* **THE PROBLEM**: Look through the data for the string "blood". Copy every line where it is found.

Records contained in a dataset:
○ ○ ○ ○ ○ ○ ○
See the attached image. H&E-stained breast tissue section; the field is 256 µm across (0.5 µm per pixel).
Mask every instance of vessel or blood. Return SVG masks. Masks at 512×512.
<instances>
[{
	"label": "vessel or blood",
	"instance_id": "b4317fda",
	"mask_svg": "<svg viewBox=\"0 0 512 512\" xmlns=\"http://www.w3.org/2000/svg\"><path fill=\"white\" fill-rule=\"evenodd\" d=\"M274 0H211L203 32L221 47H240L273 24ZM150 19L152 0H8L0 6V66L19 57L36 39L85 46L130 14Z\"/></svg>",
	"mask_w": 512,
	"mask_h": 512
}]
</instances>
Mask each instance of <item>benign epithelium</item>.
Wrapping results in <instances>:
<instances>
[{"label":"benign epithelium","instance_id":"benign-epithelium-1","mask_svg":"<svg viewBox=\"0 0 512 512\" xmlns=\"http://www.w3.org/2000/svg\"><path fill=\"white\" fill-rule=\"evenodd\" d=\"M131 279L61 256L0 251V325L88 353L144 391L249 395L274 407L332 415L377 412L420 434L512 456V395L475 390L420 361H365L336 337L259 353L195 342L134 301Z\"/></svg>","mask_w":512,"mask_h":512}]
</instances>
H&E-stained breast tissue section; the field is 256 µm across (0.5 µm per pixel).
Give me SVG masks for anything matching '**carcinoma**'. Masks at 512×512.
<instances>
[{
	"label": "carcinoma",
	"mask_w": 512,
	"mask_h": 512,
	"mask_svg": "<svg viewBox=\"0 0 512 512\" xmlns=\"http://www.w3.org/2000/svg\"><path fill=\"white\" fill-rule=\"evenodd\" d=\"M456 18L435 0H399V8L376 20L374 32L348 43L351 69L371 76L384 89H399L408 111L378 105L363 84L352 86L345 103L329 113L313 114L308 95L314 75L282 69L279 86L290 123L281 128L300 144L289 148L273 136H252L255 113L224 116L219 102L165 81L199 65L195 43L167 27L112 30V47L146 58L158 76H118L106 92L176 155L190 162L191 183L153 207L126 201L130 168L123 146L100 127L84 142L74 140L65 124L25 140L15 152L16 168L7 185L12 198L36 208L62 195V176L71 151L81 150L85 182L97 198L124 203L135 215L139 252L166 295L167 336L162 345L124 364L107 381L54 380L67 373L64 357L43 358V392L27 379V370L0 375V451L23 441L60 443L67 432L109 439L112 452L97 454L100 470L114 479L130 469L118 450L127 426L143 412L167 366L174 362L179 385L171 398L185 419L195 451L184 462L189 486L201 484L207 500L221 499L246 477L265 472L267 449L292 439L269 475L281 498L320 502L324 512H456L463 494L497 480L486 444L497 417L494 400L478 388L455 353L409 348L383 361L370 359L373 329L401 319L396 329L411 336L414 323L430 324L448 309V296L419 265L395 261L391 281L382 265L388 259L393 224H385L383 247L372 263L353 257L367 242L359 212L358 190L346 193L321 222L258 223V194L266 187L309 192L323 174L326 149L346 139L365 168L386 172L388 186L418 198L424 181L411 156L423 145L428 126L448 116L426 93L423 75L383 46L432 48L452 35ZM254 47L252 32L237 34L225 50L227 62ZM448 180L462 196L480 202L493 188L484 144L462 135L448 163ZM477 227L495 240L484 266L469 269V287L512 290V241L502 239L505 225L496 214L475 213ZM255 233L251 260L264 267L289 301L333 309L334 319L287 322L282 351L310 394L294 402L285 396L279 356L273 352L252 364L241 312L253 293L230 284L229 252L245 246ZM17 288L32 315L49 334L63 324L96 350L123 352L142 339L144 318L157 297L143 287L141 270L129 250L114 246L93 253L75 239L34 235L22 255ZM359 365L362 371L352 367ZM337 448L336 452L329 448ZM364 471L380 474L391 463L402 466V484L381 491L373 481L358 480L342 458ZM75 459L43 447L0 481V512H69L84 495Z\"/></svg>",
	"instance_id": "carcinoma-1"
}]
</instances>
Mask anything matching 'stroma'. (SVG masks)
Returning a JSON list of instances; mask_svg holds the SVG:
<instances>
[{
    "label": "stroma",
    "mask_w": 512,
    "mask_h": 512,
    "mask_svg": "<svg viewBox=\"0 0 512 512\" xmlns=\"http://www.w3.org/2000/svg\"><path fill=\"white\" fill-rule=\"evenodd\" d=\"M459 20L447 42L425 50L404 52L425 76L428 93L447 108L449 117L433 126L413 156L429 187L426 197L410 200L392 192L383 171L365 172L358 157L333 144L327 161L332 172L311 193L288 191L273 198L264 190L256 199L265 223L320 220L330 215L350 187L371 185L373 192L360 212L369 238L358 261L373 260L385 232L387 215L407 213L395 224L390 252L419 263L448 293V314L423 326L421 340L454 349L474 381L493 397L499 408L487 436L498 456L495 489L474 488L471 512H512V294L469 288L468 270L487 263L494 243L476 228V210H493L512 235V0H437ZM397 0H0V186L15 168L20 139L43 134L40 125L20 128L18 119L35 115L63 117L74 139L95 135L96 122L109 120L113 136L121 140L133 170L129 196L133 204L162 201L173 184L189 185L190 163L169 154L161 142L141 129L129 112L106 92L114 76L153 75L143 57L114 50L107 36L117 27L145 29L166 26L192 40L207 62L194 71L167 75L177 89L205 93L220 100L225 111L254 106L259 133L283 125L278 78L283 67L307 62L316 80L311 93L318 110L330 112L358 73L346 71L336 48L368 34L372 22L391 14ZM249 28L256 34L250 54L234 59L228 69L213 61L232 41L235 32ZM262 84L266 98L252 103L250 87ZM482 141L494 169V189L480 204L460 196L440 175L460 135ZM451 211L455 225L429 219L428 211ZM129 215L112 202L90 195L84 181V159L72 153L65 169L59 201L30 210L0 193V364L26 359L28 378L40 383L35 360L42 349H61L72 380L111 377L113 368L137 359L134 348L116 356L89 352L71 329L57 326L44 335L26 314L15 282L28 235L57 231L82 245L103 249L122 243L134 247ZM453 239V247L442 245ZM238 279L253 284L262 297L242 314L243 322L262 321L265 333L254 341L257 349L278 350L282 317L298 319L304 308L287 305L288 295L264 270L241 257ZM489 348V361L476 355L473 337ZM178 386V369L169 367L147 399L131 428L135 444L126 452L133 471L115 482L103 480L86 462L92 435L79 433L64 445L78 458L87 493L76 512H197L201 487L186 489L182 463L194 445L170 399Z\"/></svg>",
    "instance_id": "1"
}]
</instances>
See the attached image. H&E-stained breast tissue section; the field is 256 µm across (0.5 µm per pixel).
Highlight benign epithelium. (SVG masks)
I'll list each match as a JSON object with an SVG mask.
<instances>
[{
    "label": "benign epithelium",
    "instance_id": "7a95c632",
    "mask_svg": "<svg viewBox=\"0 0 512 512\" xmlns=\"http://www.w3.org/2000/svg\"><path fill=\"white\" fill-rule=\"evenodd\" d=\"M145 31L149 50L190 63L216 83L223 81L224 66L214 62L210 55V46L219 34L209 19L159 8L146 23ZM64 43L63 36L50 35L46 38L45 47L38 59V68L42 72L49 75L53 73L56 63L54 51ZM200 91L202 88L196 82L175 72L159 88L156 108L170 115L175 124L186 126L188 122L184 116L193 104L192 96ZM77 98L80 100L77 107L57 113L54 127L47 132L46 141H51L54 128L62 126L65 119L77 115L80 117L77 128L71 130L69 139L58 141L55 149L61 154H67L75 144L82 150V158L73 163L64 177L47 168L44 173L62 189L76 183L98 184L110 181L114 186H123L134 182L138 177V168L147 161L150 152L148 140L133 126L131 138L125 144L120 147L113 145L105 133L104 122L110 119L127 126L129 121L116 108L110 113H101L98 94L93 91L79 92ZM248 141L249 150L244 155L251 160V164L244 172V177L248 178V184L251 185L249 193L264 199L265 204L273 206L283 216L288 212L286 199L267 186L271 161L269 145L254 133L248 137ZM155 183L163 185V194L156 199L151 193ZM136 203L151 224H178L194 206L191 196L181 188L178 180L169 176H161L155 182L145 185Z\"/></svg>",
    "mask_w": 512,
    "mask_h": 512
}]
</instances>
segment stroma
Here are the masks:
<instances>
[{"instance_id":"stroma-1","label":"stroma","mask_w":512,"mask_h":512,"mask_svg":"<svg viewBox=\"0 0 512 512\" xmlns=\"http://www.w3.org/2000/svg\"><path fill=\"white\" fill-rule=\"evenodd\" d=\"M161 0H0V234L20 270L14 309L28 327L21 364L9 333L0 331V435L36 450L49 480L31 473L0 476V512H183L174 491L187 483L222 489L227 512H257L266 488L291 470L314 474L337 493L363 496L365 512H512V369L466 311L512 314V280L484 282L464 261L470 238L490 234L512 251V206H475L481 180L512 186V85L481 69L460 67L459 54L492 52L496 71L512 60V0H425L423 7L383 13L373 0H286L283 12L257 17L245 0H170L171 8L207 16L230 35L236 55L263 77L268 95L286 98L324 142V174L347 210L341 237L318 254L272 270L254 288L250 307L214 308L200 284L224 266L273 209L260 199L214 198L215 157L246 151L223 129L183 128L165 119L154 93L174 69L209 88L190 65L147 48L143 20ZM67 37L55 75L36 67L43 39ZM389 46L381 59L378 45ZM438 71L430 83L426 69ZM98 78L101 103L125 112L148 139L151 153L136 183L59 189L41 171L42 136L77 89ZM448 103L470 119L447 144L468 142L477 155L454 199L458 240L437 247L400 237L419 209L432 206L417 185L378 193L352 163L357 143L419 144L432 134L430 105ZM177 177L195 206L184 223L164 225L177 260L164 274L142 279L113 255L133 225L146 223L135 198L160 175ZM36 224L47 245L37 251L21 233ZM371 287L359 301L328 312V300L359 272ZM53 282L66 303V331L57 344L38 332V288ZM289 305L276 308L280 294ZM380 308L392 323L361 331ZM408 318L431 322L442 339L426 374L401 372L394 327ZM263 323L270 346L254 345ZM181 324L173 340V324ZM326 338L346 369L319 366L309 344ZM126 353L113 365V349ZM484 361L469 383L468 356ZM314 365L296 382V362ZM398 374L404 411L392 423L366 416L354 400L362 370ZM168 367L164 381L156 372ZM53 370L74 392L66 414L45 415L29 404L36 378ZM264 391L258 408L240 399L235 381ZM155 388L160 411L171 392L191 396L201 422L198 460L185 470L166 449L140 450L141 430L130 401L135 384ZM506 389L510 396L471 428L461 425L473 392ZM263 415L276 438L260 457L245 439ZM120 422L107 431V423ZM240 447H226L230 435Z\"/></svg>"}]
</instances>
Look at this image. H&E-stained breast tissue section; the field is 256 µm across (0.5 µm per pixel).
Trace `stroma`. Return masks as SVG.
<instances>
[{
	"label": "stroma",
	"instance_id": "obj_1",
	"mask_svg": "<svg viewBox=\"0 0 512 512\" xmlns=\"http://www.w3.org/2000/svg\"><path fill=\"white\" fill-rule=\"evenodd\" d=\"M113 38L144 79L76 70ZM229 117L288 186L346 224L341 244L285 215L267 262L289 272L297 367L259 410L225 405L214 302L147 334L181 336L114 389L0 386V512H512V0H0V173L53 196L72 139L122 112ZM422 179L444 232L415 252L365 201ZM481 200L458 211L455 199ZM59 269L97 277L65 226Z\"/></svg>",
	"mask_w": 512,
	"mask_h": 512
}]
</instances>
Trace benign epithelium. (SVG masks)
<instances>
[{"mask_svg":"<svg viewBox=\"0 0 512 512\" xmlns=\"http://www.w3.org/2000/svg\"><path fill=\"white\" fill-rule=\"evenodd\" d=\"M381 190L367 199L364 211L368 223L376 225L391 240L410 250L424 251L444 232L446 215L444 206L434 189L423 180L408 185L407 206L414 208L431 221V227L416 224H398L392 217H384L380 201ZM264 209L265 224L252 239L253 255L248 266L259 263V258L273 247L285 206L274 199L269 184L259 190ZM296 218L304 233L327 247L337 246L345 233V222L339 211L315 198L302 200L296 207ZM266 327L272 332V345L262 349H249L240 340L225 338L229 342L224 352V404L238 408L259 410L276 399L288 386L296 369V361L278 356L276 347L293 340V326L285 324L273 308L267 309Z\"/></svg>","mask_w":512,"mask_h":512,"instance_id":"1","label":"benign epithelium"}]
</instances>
○ ○ ○ ○ ○ ○ ○
* **RESPONSE BELOW**:
Mask every instance of vessel or blood. Return SVG masks. Masks at 512×512.
	"label": "vessel or blood",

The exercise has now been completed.